_Exercise_
Retype the whole listing, please, keeping every line exact and dropping the pictures.

_Data block_
----
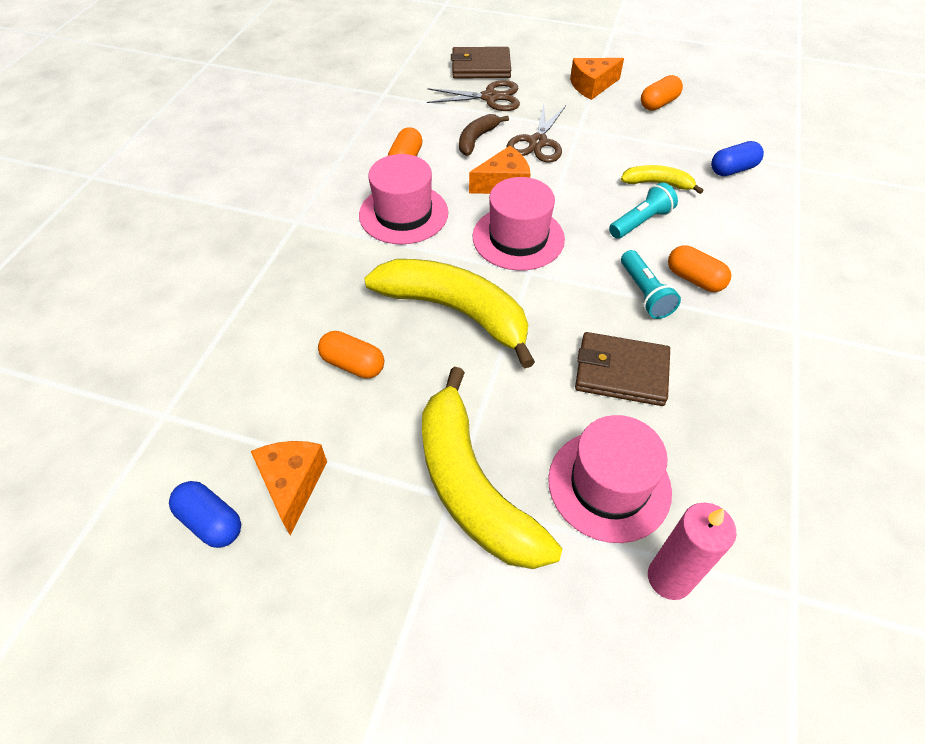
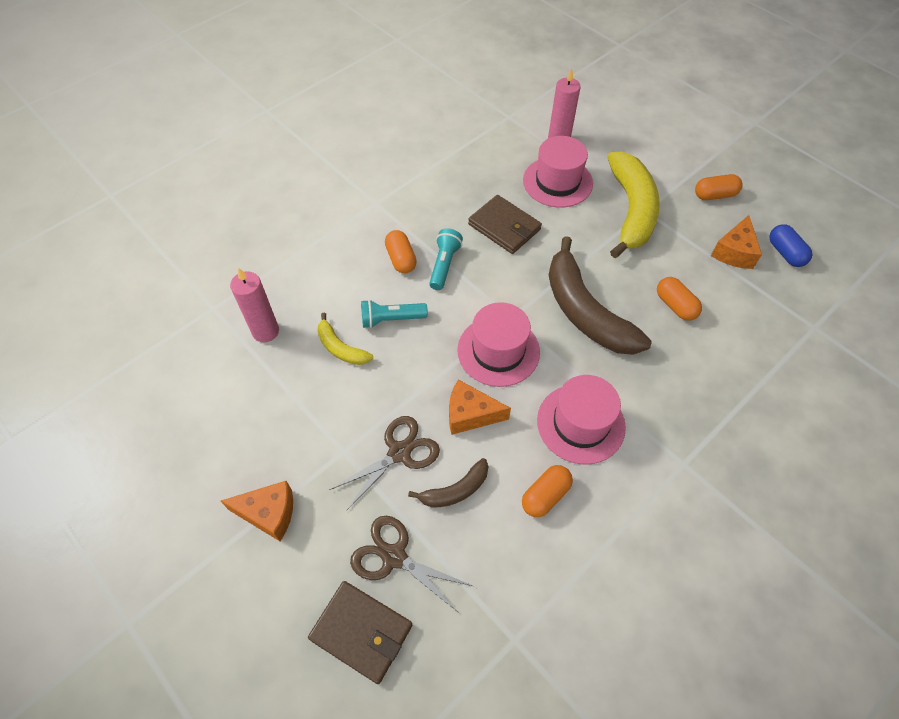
camera: 150 degrees left, 5 degrees up
(455, 311) = (585, 311): yellow banana -> brown banana
(658, 104) = (233, 445): orange capsule -> orange capsule (714, 195)
(732, 169) = (265, 331): blue capsule -> pink candle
----
_Written response_
camera: 150 degrees left, 5 degrees up
(455, 311) = (585, 311): yellow banana -> brown banana
(658, 104) = (233, 445): orange capsule -> orange capsule (714, 195)
(732, 169) = (265, 331): blue capsule -> pink candle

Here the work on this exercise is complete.